EXERCISE » Give the records again word for word. Leave every picture out.

Collection entries
=-=-=
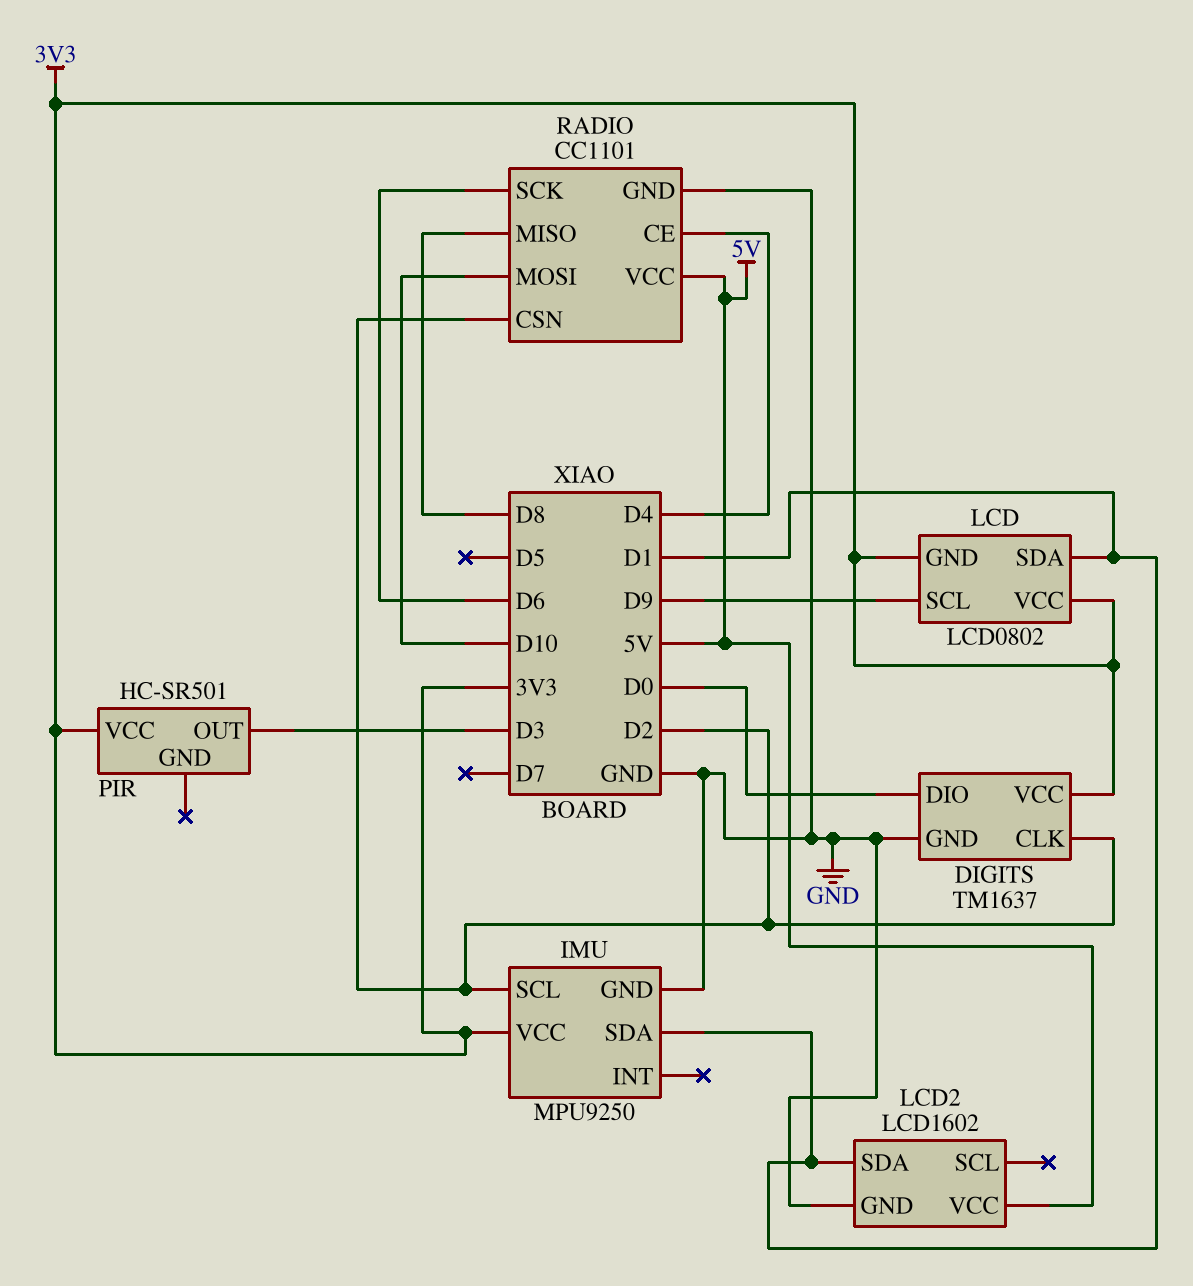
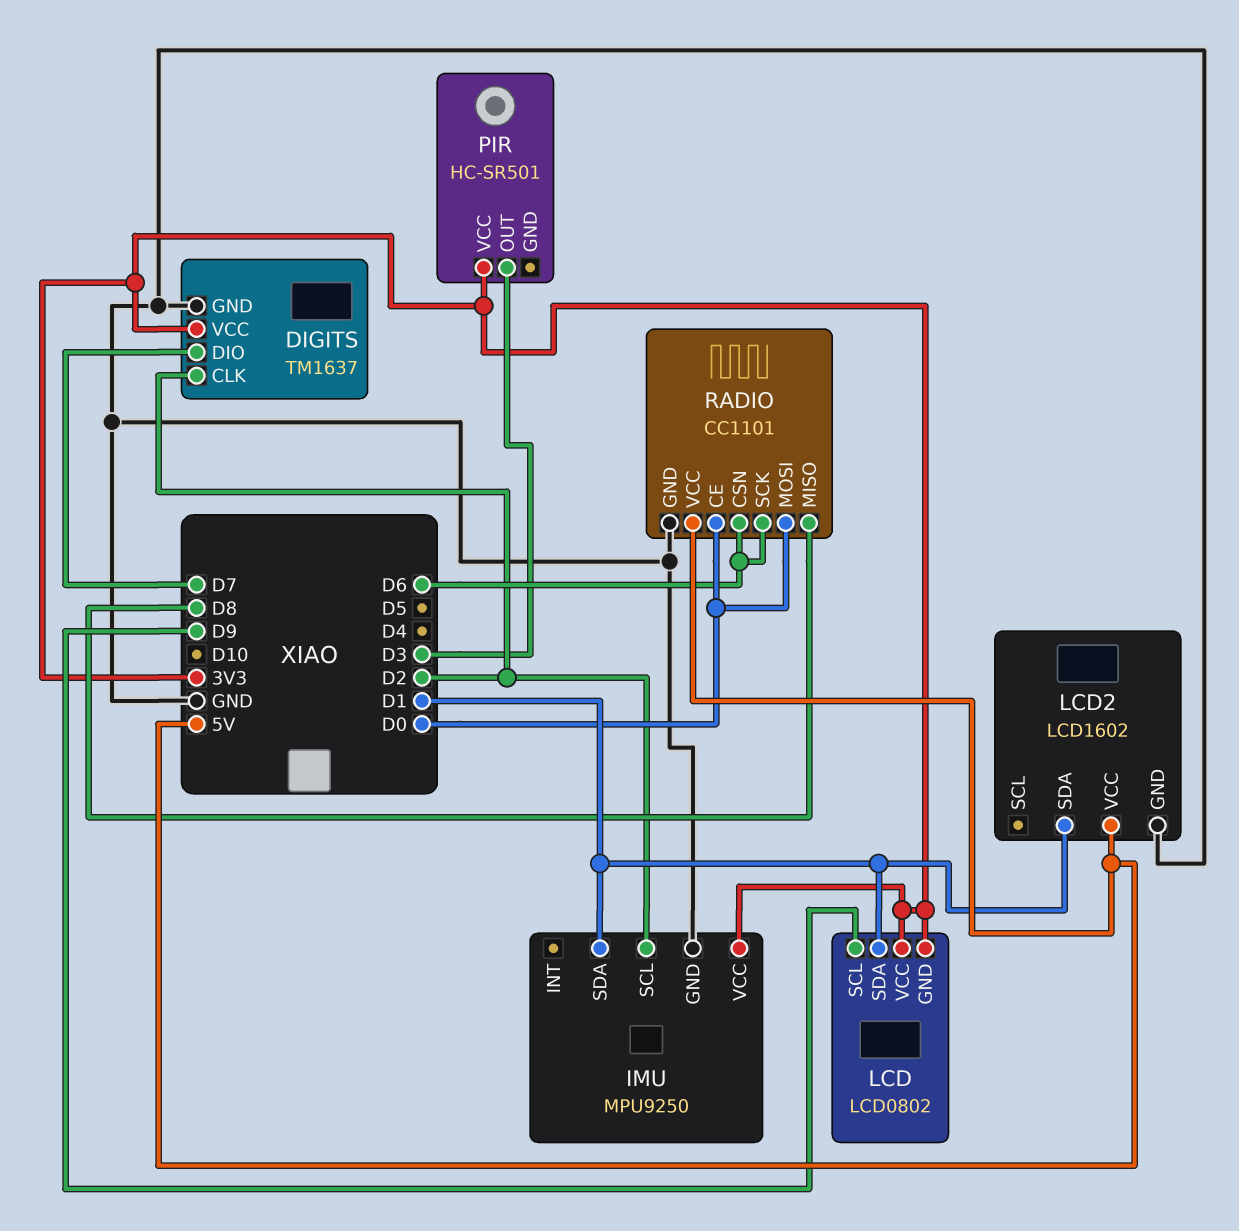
DIGITS pin DIO: D0 -> D7
RADIO pin CE: D4 -> D0
RADIO pin CSN: D2 -> D6
RADIO pin MOSI: D10 -> D0

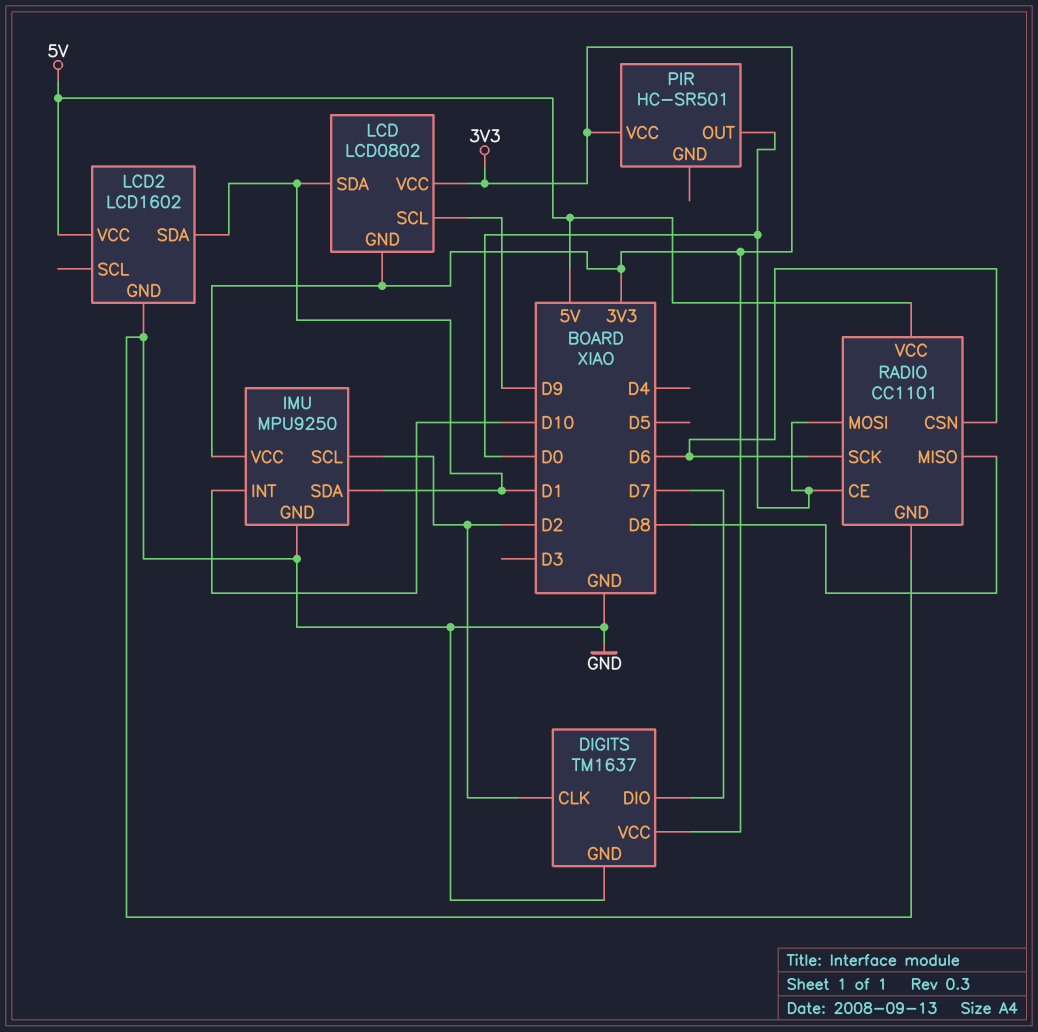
IMU pin INT: none -> D10
PIR pin OUT: D3 -> D0

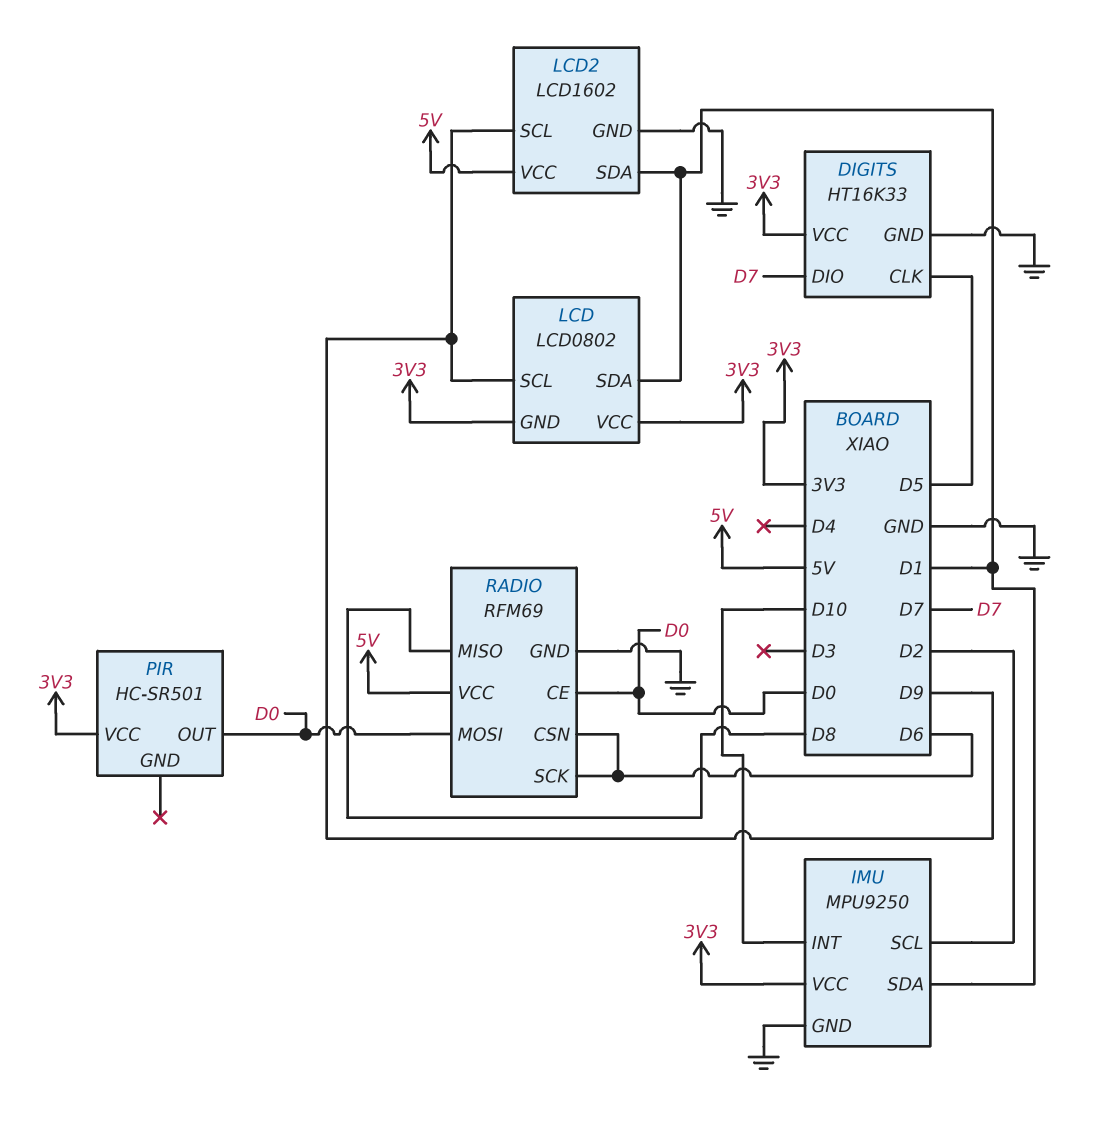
DIGITS: TM1637 -> HT16K33
DIGITS pin CLK: D2 -> D5
LCD2 pin SCL: none -> D9
RADIO: CC1101 -> RFM69

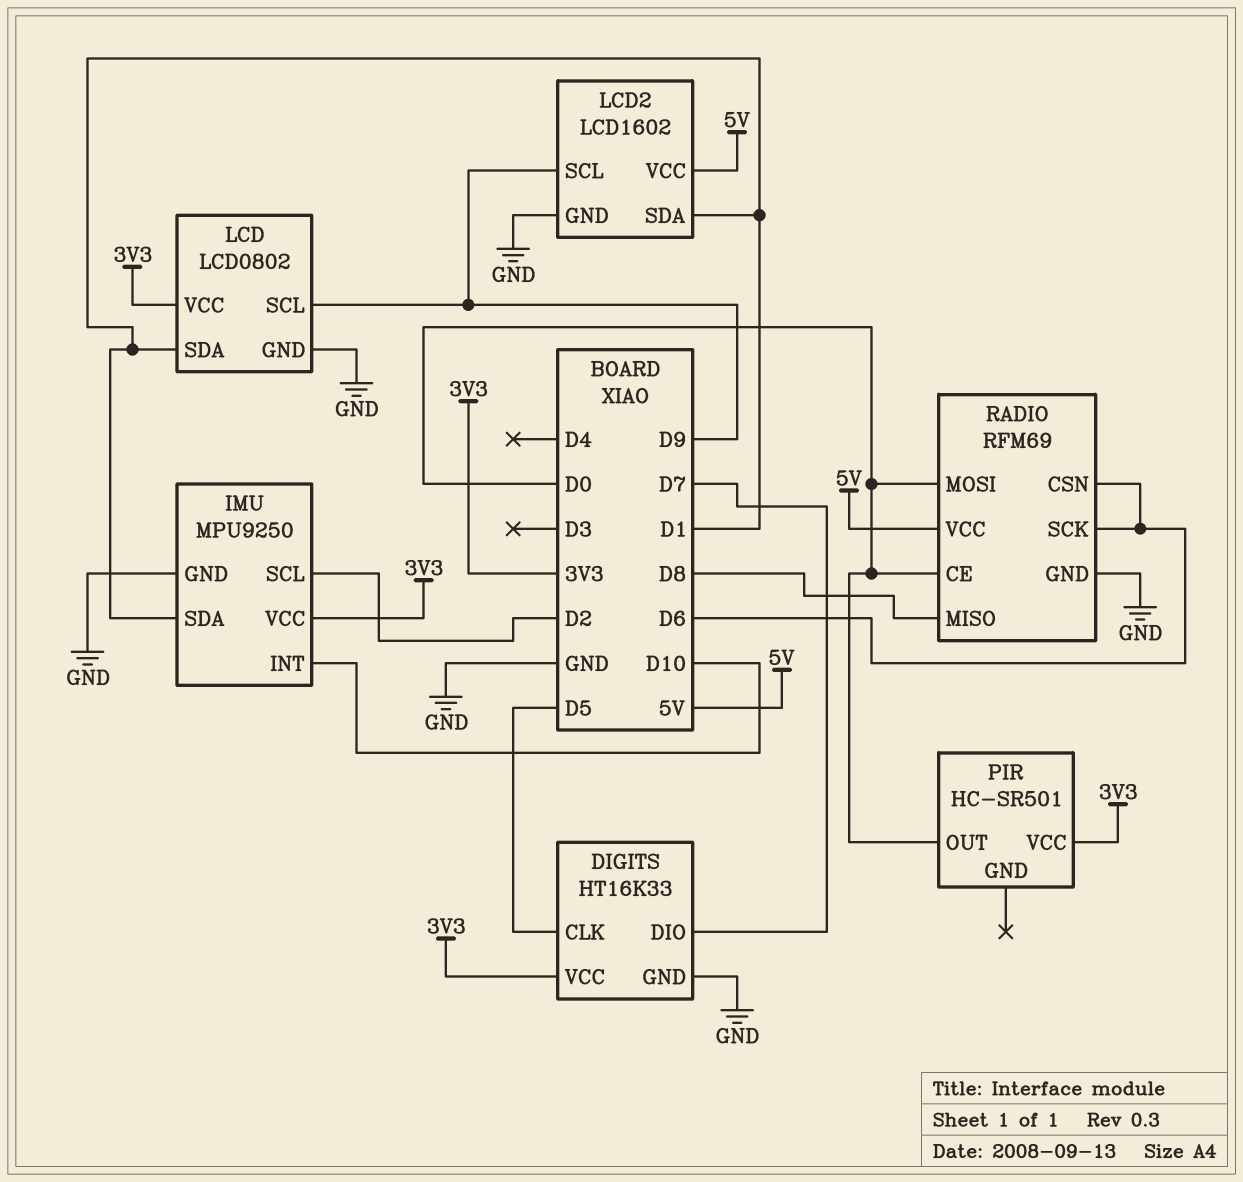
LCD pin GND: 3V3 -> GND

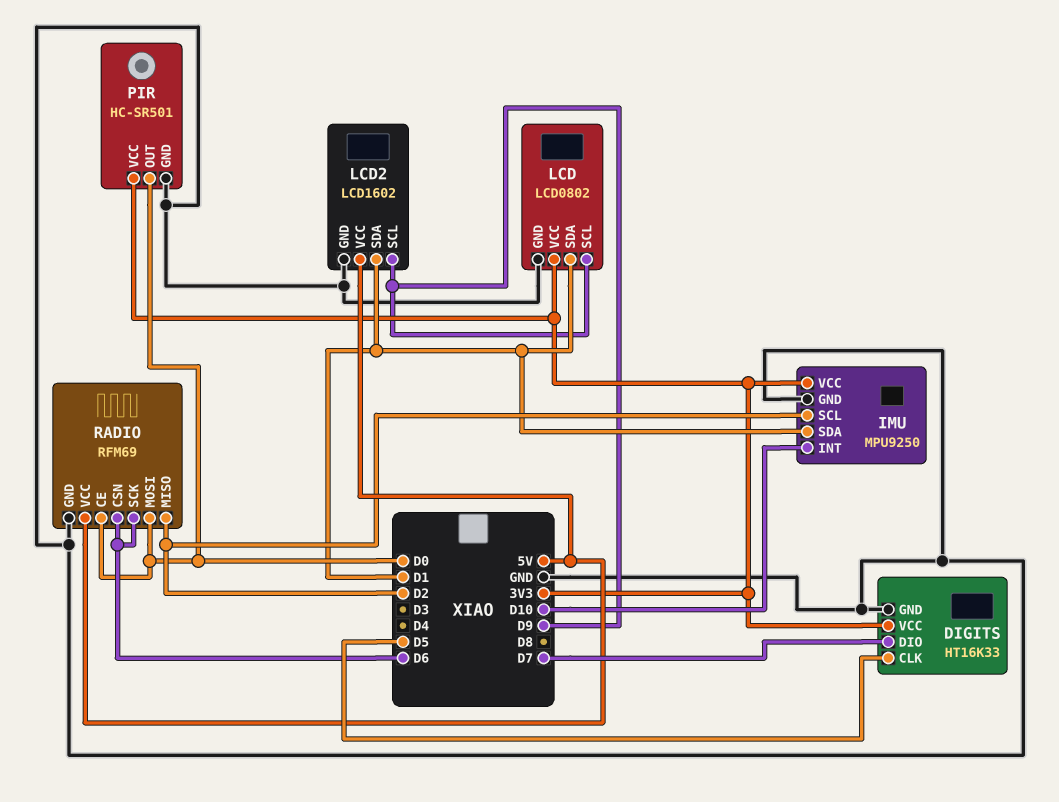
PIR pin GND: none -> GND
RADIO pin MISO: D8 -> D2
=-=-=
ANSWER TO THIS TASK »
DIGITS pin DIO: D0 -> D7
RADIO pin CE: D4 -> D0
RADIO pin CSN: D2 -> D6
RADIO pin MOSI: D10 -> D0

IMU pin INT: none -> D10
PIR pin OUT: D3 -> D0

DIGITS: TM1637 -> HT16K33
DIGITS pin CLK: D2 -> D5
LCD2 pin SCL: none -> D9
RADIO: CC1101 -> RFM69

LCD pin GND: 3V3 -> GND

PIR pin GND: none -> GND
RADIO pin MISO: D8 -> D2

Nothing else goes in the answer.